> **Listing**

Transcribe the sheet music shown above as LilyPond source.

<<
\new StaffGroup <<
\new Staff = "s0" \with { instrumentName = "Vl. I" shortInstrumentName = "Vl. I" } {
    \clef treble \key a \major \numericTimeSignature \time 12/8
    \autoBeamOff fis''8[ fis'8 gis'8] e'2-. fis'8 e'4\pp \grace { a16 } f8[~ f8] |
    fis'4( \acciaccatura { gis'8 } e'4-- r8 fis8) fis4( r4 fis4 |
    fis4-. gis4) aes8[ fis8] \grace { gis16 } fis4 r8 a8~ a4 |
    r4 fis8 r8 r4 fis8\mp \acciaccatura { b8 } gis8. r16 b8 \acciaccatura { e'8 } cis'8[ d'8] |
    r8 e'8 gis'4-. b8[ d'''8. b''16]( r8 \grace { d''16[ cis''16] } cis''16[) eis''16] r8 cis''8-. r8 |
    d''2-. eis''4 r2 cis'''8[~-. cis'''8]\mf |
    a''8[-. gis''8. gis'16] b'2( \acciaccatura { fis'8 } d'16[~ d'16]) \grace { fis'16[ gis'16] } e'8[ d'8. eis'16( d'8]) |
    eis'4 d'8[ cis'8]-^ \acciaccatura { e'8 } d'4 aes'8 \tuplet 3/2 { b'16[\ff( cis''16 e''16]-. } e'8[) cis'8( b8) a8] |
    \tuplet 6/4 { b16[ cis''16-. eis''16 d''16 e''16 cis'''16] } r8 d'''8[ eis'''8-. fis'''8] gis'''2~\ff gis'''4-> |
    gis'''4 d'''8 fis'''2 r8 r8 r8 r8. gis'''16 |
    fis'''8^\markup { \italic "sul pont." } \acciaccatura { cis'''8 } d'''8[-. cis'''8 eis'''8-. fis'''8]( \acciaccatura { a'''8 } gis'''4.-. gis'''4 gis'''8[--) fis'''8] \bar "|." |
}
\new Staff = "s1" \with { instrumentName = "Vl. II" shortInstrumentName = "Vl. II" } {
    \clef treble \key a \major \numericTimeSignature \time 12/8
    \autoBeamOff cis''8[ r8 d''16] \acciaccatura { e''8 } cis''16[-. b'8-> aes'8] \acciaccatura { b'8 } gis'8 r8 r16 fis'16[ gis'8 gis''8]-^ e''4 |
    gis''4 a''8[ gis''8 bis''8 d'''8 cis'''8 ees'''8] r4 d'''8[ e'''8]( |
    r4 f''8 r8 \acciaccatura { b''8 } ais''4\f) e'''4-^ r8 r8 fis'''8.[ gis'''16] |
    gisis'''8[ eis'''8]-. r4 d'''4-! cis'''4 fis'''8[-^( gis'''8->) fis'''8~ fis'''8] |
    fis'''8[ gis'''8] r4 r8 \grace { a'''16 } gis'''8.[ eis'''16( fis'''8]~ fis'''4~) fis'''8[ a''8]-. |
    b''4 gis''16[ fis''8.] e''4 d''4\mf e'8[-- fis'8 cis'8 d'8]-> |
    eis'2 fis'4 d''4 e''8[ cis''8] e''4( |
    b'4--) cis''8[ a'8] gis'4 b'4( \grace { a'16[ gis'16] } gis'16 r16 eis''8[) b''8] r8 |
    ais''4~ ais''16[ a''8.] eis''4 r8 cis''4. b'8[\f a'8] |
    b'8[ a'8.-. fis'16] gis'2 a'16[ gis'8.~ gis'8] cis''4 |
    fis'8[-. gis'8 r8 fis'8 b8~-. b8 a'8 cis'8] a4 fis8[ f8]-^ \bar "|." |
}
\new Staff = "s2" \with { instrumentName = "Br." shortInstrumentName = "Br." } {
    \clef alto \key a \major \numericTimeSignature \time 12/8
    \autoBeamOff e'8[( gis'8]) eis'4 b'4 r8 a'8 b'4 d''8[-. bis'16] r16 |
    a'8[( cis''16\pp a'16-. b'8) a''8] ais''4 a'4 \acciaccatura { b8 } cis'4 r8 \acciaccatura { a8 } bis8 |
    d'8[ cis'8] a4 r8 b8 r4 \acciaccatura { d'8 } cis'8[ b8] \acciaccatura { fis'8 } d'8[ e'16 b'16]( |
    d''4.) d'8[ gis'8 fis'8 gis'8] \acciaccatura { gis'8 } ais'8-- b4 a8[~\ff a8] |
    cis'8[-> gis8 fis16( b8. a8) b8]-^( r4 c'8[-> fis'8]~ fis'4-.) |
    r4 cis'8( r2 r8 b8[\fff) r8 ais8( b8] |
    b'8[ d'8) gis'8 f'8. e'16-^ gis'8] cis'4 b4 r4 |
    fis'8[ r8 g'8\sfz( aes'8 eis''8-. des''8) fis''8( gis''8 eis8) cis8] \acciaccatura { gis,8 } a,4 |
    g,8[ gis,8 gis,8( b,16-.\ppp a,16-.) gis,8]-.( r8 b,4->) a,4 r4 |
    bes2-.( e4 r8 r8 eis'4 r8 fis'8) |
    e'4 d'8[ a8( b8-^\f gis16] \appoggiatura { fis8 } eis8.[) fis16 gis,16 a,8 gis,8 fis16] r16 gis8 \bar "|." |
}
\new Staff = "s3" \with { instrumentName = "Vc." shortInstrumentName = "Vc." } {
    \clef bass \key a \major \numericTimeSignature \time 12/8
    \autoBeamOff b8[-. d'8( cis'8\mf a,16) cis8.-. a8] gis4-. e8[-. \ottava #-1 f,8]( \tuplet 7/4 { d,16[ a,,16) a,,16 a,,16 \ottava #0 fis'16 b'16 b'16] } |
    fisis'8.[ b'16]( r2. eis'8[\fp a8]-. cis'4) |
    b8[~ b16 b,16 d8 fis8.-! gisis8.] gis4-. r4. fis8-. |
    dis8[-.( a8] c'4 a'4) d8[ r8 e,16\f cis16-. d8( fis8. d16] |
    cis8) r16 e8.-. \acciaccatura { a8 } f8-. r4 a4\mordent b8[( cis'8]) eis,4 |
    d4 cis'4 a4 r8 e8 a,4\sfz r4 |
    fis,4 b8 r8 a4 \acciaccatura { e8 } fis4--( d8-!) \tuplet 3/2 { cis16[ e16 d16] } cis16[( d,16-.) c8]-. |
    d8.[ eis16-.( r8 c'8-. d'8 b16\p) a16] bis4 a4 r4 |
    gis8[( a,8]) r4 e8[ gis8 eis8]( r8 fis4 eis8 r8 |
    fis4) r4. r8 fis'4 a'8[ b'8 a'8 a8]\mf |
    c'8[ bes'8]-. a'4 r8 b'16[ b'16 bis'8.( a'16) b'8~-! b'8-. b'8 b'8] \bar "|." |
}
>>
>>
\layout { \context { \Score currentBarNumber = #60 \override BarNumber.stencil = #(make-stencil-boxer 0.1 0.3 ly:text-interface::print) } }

> **What to work on**
Please pick out each line in the listing above that contains the word "major", and copy those lines out in full.

> **Completed task**
    \clef treble \key a \major \numericTimeSignature \time 12/8
    \clef treble \key a \major \numericTimeSignature \time 12/8
    \clef alto \key a \major \numericTimeSignature \time 12/8
    \clef bass \key a \major \numericTimeSignature \time 12/8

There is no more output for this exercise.